_WORK REQUIRED_
Each line from the one with "TOF pin XSHUT: A15 -> B14" through the end of the records below should be transcribed exactly, and each picture should be skipped.

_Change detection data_
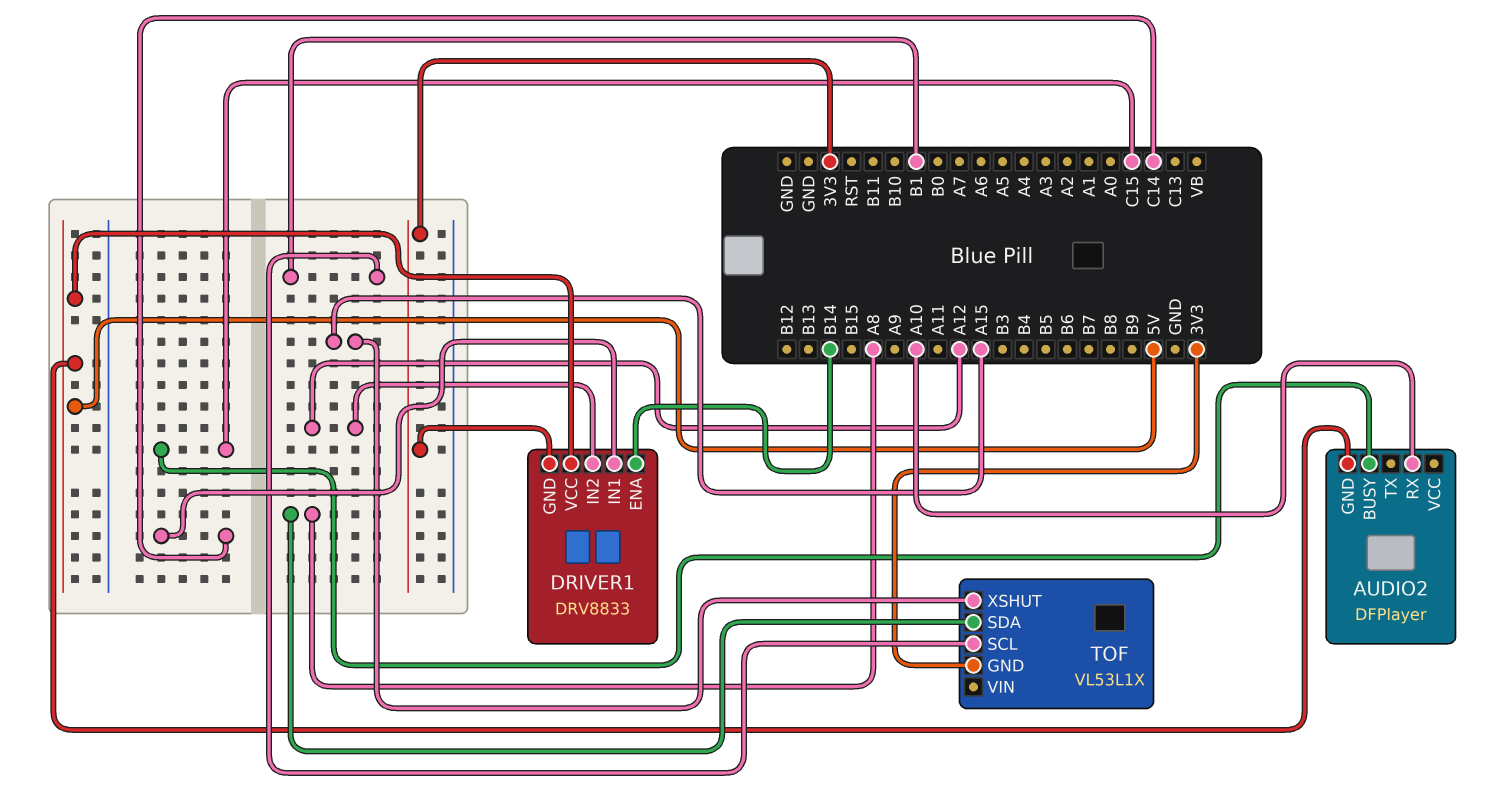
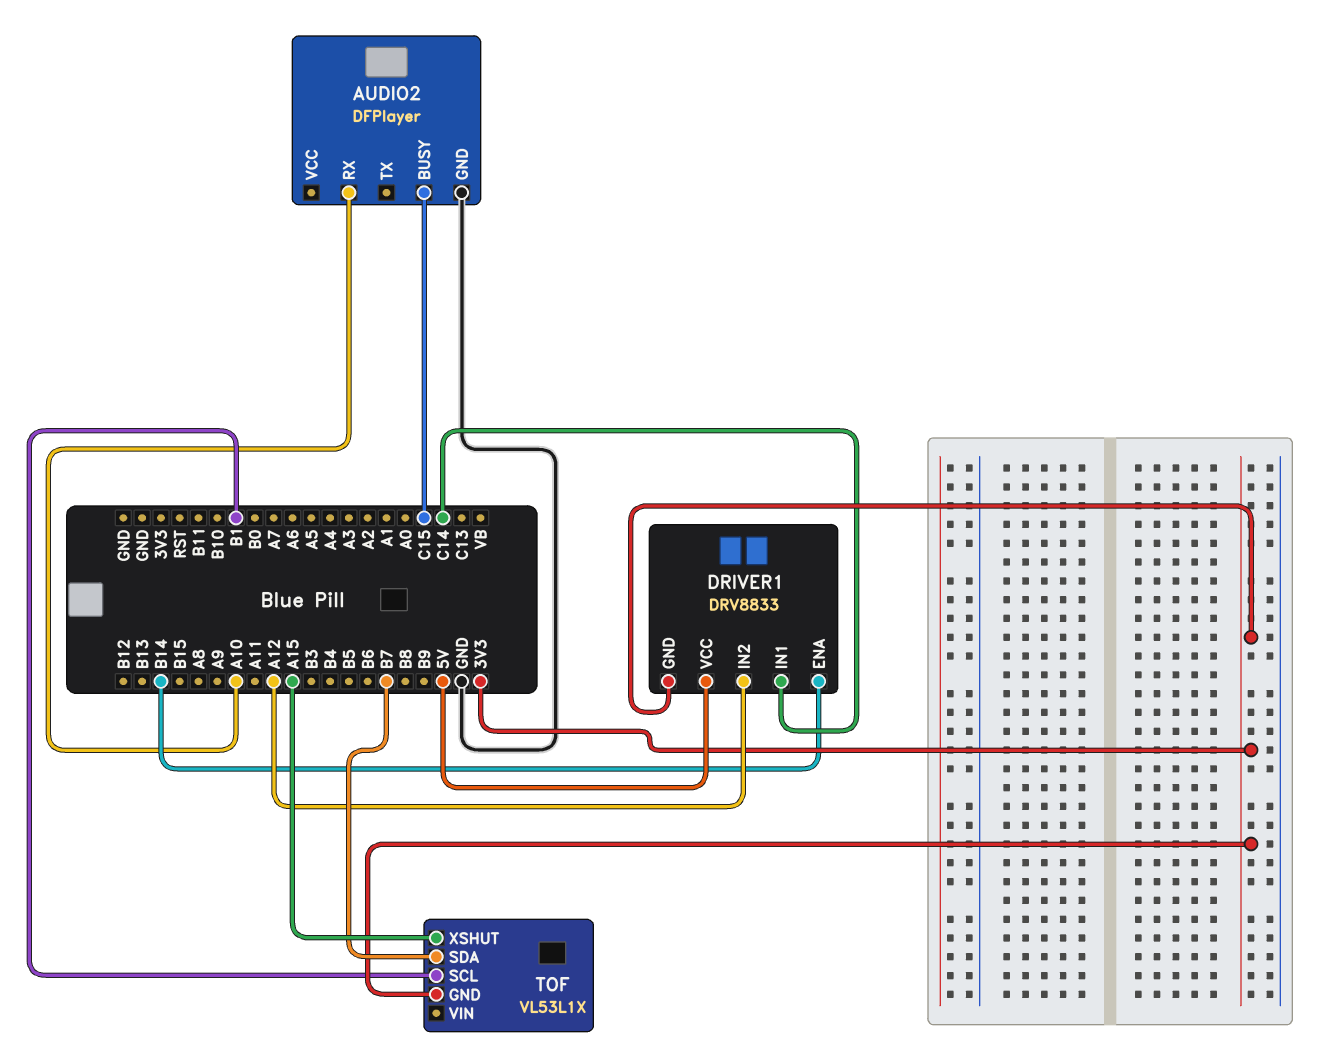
AUDIO2 pin GND: 5V -> GND
TOF pin SDA: A8 -> B7

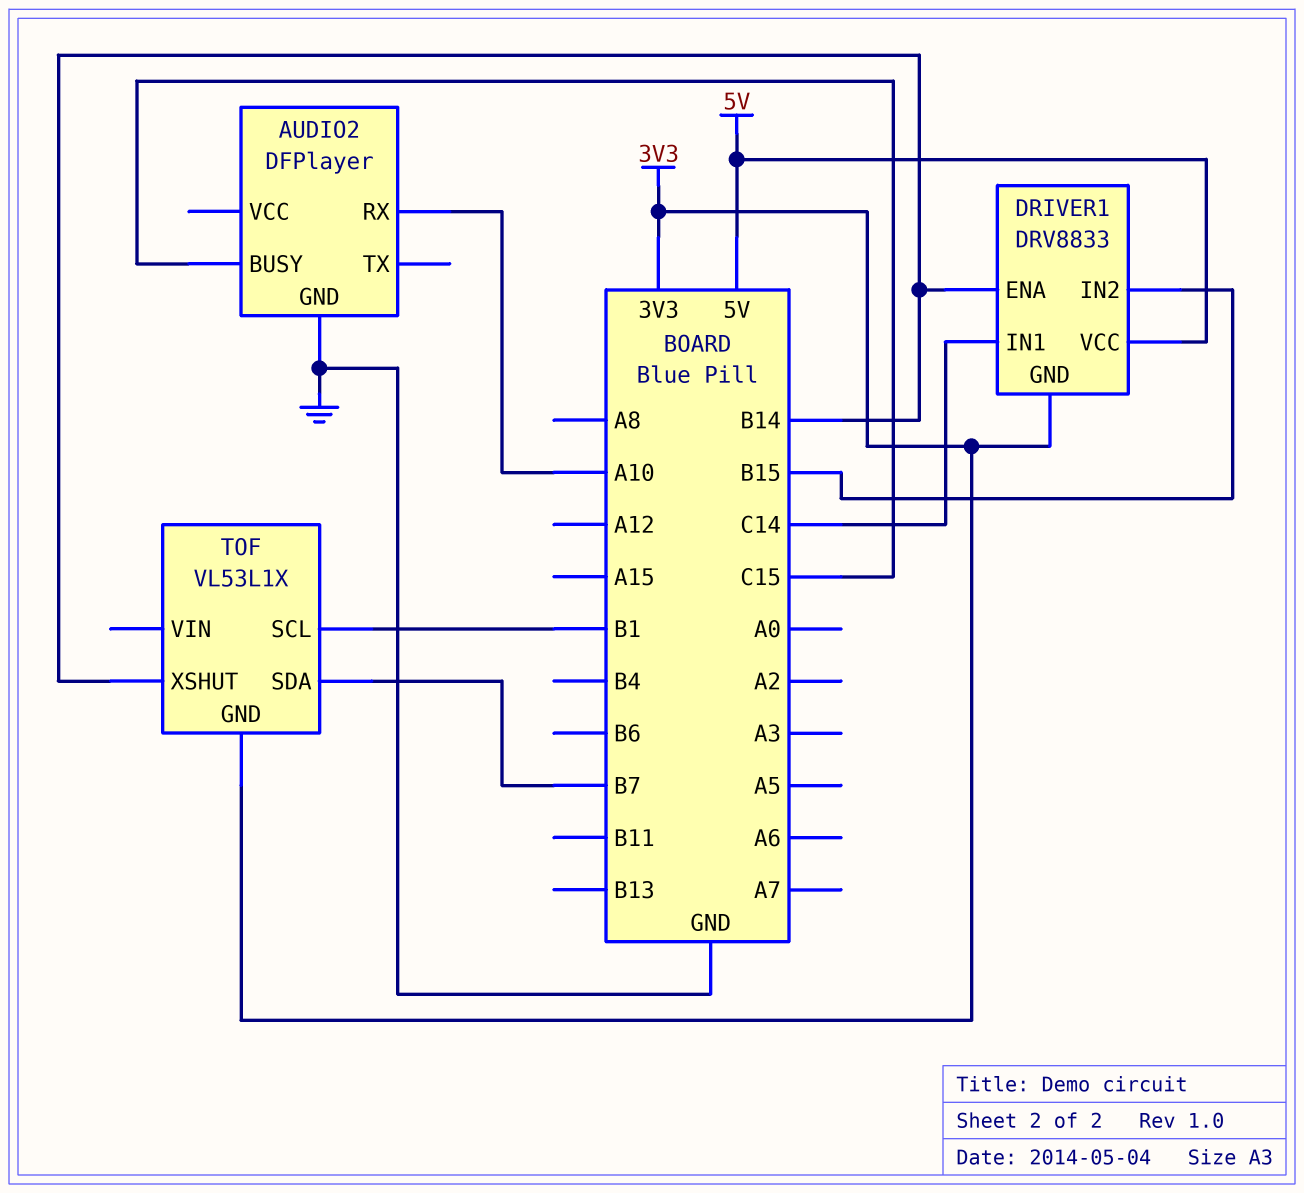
DRIVER1 pin IN2: A12 -> B15
TOF pin XSHUT: A15 -> B14

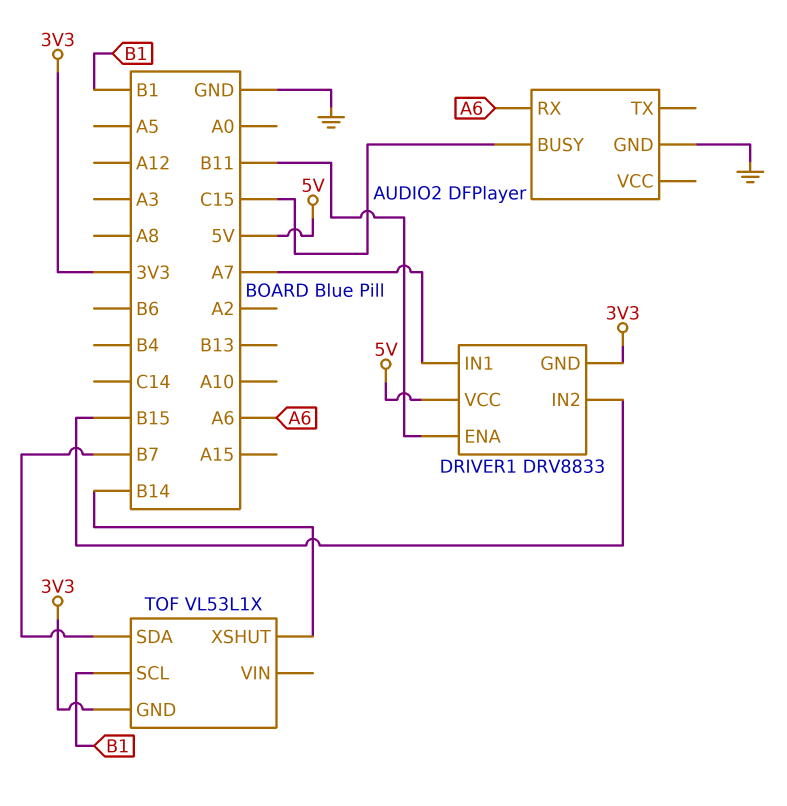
AUDIO2 pin RX: A10 -> A6
DRIVER1 pin ENA: B14 -> B11
DRIVER1 pin IN1: C14 -> A7

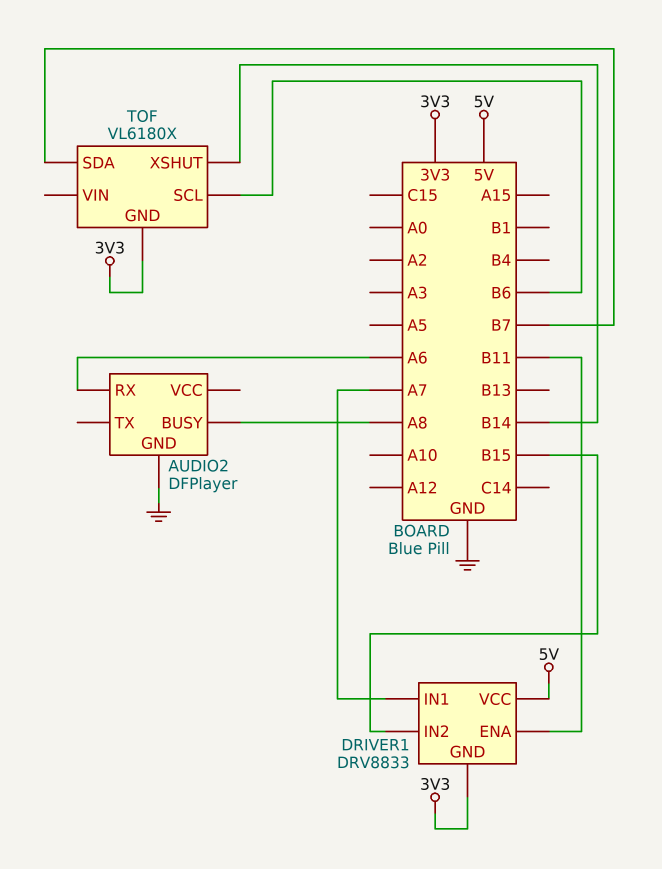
AUDIO2 pin BUSY: C15 -> A8
TOF: VL53L1X -> VL6180X
TOF pin SCL: B1 -> B6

_RESPONSE AREA_
TOF pin XSHUT: A15 -> B14

AUDIO2 pin RX: A10 -> A6
DRIVER1 pin ENA: B14 -> B11
DRIVER1 pin IN1: C14 -> A7

AUDIO2 pin BUSY: C15 -> A8
TOF: VL53L1X -> VL6180X
TOF pin SCL: B1 -> B6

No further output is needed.